→ **WHAT IS EXPECTED**:
Please print every one of the lines below without changing anything.

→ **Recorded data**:
··········

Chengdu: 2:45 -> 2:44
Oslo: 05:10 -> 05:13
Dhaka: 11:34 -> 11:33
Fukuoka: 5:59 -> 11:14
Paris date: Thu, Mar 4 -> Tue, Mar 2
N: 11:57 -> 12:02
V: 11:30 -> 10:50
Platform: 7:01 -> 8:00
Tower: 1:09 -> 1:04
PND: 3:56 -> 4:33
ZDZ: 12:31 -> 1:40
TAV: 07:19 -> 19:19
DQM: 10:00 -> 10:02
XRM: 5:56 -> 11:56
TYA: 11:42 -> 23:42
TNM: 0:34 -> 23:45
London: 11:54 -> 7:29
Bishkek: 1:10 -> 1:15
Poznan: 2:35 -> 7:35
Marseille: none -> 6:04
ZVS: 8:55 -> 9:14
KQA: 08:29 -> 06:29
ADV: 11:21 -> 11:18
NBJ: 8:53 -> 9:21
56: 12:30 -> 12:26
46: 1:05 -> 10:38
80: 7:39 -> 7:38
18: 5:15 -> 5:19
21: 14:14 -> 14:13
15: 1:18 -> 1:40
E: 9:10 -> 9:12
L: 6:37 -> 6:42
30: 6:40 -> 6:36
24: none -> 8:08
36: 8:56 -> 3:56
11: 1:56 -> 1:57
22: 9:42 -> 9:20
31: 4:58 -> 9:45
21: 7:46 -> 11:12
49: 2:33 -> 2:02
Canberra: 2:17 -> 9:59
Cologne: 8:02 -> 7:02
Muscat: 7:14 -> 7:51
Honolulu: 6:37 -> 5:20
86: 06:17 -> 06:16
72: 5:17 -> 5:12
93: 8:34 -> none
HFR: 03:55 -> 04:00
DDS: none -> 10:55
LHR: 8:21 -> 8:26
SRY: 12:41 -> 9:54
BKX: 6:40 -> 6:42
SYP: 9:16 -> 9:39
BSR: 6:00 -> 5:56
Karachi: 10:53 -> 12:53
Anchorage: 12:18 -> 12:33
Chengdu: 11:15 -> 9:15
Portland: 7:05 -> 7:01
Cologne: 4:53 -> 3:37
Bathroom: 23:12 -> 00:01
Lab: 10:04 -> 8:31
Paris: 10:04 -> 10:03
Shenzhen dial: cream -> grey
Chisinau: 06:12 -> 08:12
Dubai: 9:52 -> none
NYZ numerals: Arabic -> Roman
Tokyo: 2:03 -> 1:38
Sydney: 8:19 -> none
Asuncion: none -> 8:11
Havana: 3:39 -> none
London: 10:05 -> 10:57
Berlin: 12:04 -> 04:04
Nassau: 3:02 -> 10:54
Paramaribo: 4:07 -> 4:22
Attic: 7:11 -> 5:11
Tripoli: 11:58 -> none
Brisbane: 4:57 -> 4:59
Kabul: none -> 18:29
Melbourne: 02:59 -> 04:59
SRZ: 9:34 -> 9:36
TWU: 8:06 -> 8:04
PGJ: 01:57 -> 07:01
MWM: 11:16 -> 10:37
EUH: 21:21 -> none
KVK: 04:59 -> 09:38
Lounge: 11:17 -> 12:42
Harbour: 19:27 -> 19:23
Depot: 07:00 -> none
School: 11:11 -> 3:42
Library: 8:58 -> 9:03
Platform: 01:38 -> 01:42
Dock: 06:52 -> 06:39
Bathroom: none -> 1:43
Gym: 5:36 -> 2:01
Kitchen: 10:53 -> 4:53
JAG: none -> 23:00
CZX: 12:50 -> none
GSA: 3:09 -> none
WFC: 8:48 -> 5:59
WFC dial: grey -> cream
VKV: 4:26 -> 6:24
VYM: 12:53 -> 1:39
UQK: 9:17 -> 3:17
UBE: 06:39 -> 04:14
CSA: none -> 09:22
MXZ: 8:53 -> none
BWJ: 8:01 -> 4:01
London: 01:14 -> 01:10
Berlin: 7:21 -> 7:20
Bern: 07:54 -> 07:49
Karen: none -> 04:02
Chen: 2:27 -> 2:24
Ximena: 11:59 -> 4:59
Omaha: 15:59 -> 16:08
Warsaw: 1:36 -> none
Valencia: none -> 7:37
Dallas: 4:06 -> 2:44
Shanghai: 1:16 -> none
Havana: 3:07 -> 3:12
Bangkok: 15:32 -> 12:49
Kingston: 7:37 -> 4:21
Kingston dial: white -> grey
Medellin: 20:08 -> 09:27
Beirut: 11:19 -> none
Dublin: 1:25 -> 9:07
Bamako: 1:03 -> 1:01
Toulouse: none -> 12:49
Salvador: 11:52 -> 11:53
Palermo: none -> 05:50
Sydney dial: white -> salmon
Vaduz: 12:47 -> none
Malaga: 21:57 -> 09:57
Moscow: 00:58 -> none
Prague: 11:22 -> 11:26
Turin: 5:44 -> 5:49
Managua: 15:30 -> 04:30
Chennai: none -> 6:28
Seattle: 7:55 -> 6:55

··········

→ **COMPLETED TASK**:
Chengdu: 2:45 -> 2:44
Oslo: 05:10 -> 05:13
Dhaka: 11:34 -> 11:33
Fukuoka: 5:59 -> 11:14
Paris date: Thu, Mar 4 -> Tue, Mar 2
N: 11:57 -> 12:02
V: 11:30 -> 10:50
Platform: 7:01 -> 8:00
Tower: 1:09 -> 1:04
PND: 3:56 -> 4:33
ZDZ: 12:31 -> 1:40
TAV: 07:19 -> 19:19
DQM: 10:00 -> 10:02
XRM: 5:56 -> 11:56
TYA: 11:42 -> 23:42
TNM: 0:34 -> 23:45
London: 11:54 -> 7:29
Bishkek: 1:10 -> 1:15
Poznan: 2:35 -> 7:35
Marseille: none -> 6:04
ZVS: 8:55 -> 9:14
KQA: 08:29 -> 06:29
ADV: 11:21 -> 11:18
NBJ: 8:53 -> 9:21
56: 12:30 -> 12:26
46: 1:05 -> 10:38
80: 7:39 -> 7:38
18: 5:15 -> 5:19
21: 14:14 -> 14:13
15: 1:18 -> 1:40
E: 9:10 -> 9:12
L: 6:37 -> 6:42
30: 6:40 -> 6:36
24: none -> 8:08
36: 8:56 -> 3:56
11: 1:56 -> 1:57
22: 9:42 -> 9:20
31: 4:58 -> 9:45
21: 7:46 -> 11:12
49: 2:33 -> 2:02
Canberra: 2:17 -> 9:59
Cologne: 8:02 -> 7:02
Muscat: 7:14 -> 7:51
Honolulu: 6:37 -> 5:20
86: 06:17 -> 06:16
72: 5:17 -> 5:12
93: 8:34 -> none
HFR: 03:55 -> 04:00
DDS: none -> 10:55
LHR: 8:21 -> 8:26
SRY: 12:41 -> 9:54
BKX: 6:40 -> 6:42
SYP: 9:16 -> 9:39
BSR: 6:00 -> 5:56
Karachi: 10:53 -> 12:53
Anchorage: 12:18 -> 12:33
Chengdu: 11:15 -> 9:15
Portland: 7:05 -> 7:01
Cologne: 4:53 -> 3:37
Bathroom: 23:12 -> 00:01
Lab: 10:04 -> 8:31
Paris: 10:04 -> 10:03
Shenzhen dial: cream -> grey
Chisinau: 06:12 -> 08:12
Dubai: 9:52 -> none
NYZ numerals: Arabic -> Roman
Tokyo: 2:03 -> 1:38
Sydney: 8:19 -> none
Asuncion: none -> 8:11
Havana: 3:39 -> none
London: 10:05 -> 10:57
Berlin: 12:04 -> 04:04
Nassau: 3:02 -> 10:54
Paramaribo: 4:07 -> 4:22
Attic: 7:11 -> 5:11
Tripoli: 11:58 -> none
Brisbane: 4:57 -> 4:59
Kabul: none -> 18:29
Melbourne: 02:59 -> 04:59
SRZ: 9:34 -> 9:36
TWU: 8:06 -> 8:04
PGJ: 01:57 -> 07:01
MWM: 11:16 -> 10:37
EUH: 21:21 -> none
KVK: 04:59 -> 09:38
Lounge: 11:17 -> 12:42
Harbour: 19:27 -> 19:23
Depot: 07:00 -> none
School: 11:11 -> 3:42
Library: 8:58 -> 9:03
Platform: 01:38 -> 01:42
Dock: 06:52 -> 06:39
Bathroom: none -> 1:43
Gym: 5:36 -> 2:01
Kitchen: 10:53 -> 4:53
JAG: none -> 23:00
CZX: 12:50 -> none
GSA: 3:09 -> none
WFC: 8:48 -> 5:59
WFC dial: grey -> cream
VKV: 4:26 -> 6:24
VYM: 12:53 -> 1:39
UQK: 9:17 -> 3:17
UBE: 06:39 -> 04:14
CSA: none -> 09:22
MXZ: 8:53 -> none
BWJ: 8:01 -> 4:01
London: 01:14 -> 01:10
Berlin: 7:21 -> 7:20
Bern: 07:54 -> 07:49
Karen: none -> 04:02
Chen: 2:27 -> 2:24
Ximena: 11:59 -> 4:59
Omaha: 15:59 -> 16:08
Warsaw: 1:36 -> none
Valencia: none -> 7:37
Dallas: 4:06 -> 2:44
Shanghai: 1:16 -> none
Havana: 3:07 -> 3:12
Bangkok: 15:32 -> 12:49
Kingston: 7:37 -> 4:21
Kingston dial: white -> grey
Medellin: 20:08 -> 09:27
Beirut: 11:19 -> none
Dublin: 1:25 -> 9:07
Bamako: 1:03 -> 1:01
Toulouse: none -> 12:49
Salvador: 11:52 -> 11:53
Palermo: none -> 05:50
Sydney dial: white -> salmon
Vaduz: 12:47 -> none
Malaga: 21:57 -> 09:57
Moscow: 00:58 -> none
Prague: 11:22 -> 11:26
Turin: 5:44 -> 5:49
Managua: 15:30 -> 04:30
Chennai: none -> 6:28
Seattle: 7:55 -> 6:55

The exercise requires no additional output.